(Saved data entries)
(begin)

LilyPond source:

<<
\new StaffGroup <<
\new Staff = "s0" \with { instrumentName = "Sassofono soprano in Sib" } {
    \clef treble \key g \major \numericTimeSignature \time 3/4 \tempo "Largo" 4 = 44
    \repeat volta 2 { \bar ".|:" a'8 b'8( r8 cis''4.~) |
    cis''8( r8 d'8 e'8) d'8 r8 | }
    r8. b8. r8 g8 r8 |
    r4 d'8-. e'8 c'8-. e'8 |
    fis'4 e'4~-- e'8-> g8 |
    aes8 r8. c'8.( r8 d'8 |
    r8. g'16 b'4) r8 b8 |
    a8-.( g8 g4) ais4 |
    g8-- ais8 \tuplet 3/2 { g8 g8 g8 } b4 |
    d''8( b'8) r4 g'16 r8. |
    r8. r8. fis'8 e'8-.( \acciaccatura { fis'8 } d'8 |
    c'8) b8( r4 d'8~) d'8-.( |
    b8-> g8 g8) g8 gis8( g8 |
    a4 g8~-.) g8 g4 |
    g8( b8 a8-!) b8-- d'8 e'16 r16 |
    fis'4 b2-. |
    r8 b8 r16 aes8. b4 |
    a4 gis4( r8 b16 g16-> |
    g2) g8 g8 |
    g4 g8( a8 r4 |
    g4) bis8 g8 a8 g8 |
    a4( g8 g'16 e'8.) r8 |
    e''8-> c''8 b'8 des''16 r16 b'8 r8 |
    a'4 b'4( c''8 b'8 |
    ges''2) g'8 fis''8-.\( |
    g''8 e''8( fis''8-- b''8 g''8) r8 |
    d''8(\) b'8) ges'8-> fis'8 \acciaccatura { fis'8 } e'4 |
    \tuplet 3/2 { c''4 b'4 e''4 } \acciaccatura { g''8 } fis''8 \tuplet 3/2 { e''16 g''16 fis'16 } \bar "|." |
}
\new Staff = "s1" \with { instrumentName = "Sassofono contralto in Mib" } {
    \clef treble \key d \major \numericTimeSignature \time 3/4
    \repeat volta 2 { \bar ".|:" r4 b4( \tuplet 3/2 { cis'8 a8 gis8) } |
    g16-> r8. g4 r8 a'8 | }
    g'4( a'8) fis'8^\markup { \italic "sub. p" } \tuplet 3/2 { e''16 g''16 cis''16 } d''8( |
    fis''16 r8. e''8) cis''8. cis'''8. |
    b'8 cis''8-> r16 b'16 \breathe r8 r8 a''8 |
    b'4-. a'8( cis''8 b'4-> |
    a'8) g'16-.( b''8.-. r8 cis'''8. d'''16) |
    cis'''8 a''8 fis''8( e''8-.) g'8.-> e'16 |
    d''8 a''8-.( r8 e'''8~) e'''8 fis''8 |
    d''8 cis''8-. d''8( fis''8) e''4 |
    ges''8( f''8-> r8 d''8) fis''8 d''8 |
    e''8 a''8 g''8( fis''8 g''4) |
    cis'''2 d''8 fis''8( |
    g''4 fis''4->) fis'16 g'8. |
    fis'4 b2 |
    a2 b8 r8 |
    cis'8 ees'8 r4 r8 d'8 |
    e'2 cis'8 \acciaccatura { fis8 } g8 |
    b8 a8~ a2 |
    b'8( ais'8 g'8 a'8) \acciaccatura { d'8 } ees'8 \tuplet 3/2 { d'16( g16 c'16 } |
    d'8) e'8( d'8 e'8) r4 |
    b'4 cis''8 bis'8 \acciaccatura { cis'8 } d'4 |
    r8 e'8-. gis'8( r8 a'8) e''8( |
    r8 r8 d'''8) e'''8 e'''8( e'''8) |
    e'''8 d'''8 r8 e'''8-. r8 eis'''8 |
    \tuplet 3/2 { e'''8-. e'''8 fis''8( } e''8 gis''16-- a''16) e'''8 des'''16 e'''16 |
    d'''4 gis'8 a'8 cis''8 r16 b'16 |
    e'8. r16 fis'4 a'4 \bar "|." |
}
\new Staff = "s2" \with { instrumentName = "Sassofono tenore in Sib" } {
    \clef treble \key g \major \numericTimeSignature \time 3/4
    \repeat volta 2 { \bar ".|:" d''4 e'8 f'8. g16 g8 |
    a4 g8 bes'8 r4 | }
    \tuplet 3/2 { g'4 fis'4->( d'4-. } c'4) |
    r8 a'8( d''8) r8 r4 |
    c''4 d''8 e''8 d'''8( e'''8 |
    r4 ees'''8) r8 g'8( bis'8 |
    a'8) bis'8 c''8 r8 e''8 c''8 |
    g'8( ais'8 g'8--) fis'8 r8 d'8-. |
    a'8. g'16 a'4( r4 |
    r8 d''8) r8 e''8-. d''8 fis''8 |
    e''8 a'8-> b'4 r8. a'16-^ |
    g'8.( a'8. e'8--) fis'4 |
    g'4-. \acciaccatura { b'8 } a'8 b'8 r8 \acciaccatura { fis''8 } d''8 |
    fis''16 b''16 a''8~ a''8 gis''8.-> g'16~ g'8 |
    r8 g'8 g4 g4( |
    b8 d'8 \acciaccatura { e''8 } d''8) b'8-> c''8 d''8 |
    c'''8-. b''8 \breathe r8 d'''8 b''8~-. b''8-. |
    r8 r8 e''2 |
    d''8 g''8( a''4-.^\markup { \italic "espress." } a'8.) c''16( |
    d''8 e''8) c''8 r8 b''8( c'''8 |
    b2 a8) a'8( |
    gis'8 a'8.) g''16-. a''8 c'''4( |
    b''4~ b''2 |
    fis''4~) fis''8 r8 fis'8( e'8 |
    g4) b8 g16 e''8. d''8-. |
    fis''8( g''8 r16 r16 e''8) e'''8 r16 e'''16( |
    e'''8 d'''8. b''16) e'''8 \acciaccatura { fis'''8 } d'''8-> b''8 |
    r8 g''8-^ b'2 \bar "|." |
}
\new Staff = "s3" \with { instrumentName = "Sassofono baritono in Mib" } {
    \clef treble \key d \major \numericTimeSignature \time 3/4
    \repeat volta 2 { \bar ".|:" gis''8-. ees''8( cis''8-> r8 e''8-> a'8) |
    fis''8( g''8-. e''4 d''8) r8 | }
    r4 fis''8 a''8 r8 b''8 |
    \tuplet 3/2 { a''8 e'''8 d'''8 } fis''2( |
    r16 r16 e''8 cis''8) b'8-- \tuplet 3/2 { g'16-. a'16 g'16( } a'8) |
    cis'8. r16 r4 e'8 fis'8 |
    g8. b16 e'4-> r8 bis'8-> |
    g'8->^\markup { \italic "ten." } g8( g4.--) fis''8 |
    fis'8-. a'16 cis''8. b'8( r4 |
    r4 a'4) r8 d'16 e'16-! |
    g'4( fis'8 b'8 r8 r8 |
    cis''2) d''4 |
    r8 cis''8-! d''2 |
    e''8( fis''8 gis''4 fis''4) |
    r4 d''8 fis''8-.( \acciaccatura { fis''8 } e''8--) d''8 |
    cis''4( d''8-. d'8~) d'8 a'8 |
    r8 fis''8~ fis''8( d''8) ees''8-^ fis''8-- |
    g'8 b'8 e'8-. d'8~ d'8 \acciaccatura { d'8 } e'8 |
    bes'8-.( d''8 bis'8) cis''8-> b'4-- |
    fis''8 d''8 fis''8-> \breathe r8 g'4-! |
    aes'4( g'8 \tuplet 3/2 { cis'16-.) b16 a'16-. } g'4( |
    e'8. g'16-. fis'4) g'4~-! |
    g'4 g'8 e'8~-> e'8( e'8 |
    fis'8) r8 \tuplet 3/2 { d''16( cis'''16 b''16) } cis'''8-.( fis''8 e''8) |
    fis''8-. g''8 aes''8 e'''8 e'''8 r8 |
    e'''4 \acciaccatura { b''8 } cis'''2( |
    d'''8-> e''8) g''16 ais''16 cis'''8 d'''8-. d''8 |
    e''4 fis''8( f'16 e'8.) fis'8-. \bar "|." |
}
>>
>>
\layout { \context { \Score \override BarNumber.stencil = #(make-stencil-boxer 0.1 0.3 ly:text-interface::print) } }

(end)

(What to produce) Pull out each line of the records that contains the string "clef". Matches are case-sensitive.

(Solution for this task)
    \clef treble \key g \major \numericTimeSignature \time 3/4 \tempo "Largo" 4 = 44
    \clef treble \key d \major \numericTimeSignature \time 3/4
    \clef treble \key g \major \numericTimeSignature \time 3/4
    \clef treble \key d \major \numericTimeSignature \time 3/4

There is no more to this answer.